#### What the task requires
From the listing below, retype exactly the line holding "brown brick I6", the line holding "lime brick K1:L6", and the lines between them; skip everything else.

Segment Start: The data

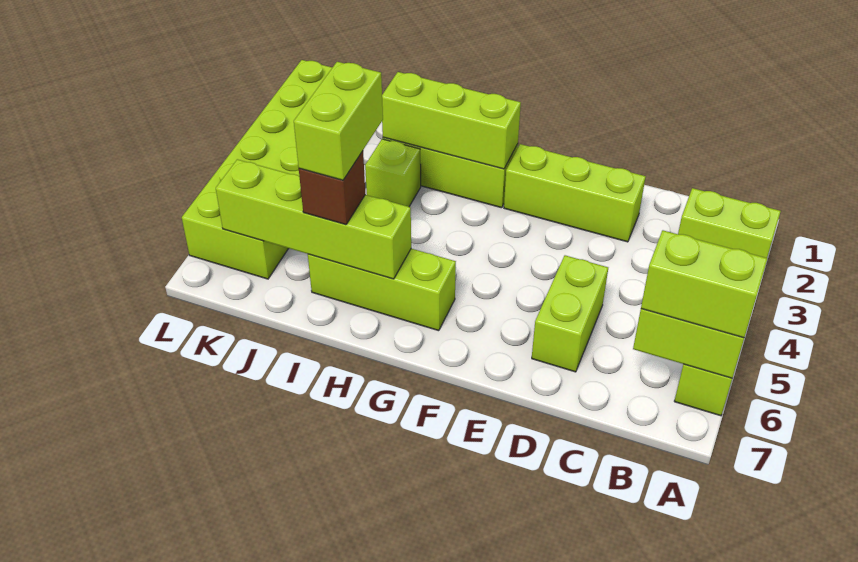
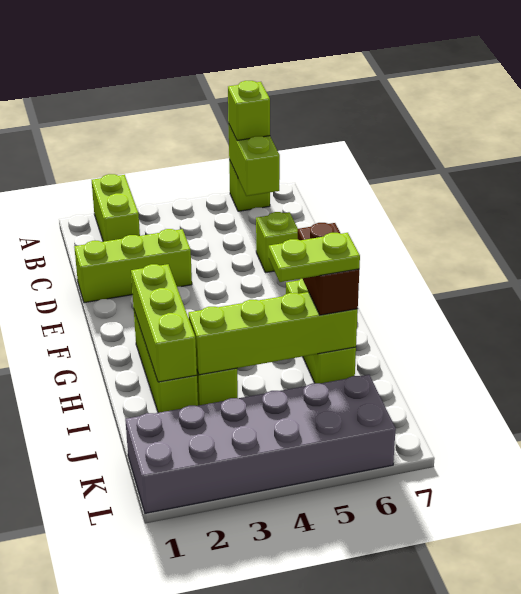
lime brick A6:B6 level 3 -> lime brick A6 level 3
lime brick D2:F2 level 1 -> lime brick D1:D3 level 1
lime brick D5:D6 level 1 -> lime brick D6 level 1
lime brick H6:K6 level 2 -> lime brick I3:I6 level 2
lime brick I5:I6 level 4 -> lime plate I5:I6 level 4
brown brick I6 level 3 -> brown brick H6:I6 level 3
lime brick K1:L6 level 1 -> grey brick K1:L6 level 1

Segment End: The data
Segment Start: The data

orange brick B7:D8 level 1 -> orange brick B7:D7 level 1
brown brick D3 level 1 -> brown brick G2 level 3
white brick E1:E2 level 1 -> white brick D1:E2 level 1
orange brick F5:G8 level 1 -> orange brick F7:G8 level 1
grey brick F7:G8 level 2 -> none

Segment End: The data

#### Answer to this task
brown brick I6 level 3 -> brown brick H6:I6 level 3
lime brick K1:L6 level 1 -> grey brick K1:L6 level 1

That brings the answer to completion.